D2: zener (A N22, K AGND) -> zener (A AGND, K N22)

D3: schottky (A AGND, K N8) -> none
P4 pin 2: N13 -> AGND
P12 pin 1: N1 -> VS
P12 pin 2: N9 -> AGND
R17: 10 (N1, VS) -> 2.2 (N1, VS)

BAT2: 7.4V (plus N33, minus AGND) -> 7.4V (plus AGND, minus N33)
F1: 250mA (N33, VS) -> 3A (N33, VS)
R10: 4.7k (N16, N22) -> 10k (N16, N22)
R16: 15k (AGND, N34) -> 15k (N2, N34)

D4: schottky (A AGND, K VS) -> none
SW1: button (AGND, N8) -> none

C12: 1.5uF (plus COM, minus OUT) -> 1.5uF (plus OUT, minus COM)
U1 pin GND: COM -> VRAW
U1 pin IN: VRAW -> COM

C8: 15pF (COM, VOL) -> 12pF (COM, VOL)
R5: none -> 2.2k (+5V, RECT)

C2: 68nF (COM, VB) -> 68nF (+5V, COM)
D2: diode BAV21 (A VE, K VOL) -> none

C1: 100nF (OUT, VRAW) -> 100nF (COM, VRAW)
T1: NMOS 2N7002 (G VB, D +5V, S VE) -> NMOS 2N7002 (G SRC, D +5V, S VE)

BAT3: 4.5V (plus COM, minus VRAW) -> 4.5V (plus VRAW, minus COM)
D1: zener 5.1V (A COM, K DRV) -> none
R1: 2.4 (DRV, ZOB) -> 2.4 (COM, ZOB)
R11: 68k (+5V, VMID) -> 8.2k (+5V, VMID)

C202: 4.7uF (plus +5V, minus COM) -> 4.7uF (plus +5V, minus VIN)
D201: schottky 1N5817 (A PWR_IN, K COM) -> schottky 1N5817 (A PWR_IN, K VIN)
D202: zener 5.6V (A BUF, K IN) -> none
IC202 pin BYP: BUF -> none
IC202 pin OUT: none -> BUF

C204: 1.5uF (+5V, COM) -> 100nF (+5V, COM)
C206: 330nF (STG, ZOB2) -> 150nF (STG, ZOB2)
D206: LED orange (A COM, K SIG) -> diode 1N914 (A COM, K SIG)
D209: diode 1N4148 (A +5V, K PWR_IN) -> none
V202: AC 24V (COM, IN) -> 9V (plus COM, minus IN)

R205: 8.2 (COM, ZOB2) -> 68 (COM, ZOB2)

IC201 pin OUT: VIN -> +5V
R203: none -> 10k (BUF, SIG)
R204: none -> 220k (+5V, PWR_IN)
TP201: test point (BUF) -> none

□ □ □ □ □

Show every line from the listing above in which the string "diode" appears.

Reply to the task
D2: diode BAV21 (A VE, K VOL) -> none
D206: LED orange (A COM, K SIG) -> diode 1N914 (A COM, K SIG)
D209: diode 1N4148 (A +5V, K PWR_IN) -> none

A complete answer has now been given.